• _WORK INSTRUCTION_
The lines below starting at the line containing "white button: 8 -> 6" and ending at the line containing "orange dice: 4 -> 8" are to be repeated exactly, with both ends kept and nothing else added.

------------------------------------------------------------

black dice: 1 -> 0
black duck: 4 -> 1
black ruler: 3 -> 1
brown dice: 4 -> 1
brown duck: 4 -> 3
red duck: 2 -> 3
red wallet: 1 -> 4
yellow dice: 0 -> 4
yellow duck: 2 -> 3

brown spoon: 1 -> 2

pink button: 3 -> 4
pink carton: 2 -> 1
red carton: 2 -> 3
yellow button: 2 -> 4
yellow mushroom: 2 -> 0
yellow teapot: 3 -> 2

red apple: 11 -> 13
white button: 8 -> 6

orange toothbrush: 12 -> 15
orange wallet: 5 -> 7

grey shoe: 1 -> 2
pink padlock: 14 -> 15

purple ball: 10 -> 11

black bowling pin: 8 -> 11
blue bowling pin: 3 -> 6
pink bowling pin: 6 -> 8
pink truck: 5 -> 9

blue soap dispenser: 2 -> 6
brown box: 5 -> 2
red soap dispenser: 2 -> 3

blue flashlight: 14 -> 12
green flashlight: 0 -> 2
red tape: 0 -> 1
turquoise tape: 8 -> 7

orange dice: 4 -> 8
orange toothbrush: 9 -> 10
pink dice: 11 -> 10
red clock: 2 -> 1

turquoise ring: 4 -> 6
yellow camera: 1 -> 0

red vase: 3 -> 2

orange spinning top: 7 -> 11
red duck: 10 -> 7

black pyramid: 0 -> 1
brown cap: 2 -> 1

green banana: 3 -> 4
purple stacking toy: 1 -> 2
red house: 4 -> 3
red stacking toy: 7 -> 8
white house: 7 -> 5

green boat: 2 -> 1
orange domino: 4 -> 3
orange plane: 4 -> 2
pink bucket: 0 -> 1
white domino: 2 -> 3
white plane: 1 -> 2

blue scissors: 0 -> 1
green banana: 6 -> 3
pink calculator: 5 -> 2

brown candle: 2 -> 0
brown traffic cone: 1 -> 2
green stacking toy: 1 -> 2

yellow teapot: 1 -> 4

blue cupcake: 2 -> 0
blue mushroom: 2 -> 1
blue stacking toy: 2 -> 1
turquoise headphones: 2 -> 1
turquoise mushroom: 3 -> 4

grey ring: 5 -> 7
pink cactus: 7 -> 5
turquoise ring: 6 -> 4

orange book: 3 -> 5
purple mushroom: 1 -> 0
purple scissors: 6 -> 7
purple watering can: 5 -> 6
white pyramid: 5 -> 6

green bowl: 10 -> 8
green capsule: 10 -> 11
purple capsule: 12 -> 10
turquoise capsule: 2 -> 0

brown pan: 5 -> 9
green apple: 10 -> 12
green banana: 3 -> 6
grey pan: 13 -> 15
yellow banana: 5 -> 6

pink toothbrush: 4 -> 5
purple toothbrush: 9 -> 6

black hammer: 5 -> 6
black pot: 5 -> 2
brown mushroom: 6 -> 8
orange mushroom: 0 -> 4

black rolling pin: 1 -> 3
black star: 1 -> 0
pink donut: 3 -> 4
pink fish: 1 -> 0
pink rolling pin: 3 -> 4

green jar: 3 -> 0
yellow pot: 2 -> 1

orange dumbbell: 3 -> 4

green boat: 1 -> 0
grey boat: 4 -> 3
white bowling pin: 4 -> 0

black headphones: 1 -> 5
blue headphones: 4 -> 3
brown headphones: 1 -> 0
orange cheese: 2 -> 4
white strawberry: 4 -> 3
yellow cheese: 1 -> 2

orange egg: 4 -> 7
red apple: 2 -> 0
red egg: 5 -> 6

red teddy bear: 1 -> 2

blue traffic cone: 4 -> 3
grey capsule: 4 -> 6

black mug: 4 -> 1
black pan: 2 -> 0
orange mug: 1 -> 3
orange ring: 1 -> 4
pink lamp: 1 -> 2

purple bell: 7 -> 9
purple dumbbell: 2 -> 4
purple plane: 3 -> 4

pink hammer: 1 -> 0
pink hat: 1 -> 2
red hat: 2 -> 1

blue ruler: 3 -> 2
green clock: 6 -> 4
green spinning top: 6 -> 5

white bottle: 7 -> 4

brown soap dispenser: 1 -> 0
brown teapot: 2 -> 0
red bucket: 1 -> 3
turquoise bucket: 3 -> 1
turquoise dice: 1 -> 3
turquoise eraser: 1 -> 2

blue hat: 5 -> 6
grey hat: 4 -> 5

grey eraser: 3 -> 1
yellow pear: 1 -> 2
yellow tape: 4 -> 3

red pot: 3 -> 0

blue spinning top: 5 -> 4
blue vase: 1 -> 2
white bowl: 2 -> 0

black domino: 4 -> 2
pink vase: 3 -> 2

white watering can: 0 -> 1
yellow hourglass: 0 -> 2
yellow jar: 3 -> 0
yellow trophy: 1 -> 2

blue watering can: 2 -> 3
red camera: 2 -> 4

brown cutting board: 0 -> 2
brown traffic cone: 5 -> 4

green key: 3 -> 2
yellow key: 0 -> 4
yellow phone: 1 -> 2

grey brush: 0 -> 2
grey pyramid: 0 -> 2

------------------------------------------------------------

• _ANSWER AREA_
white button: 8 -> 6

orange toothbrush: 12 -> 15
orange wallet: 5 -> 7

grey shoe: 1 -> 2
pink padlock: 14 -> 15

purple ball: 10 -> 11

black bowling pin: 8 -> 11
blue bowling pin: 3 -> 6
pink bowling pin: 6 -> 8
pink truck: 5 -> 9

blue soap dispenser: 2 -> 6
brown box: 5 -> 2
red soap dispenser: 2 -> 3

blue flashlight: 14 -> 12
green flashlight: 0 -> 2
red tape: 0 -> 1
turquoise tape: 8 -> 7

orange dice: 4 -> 8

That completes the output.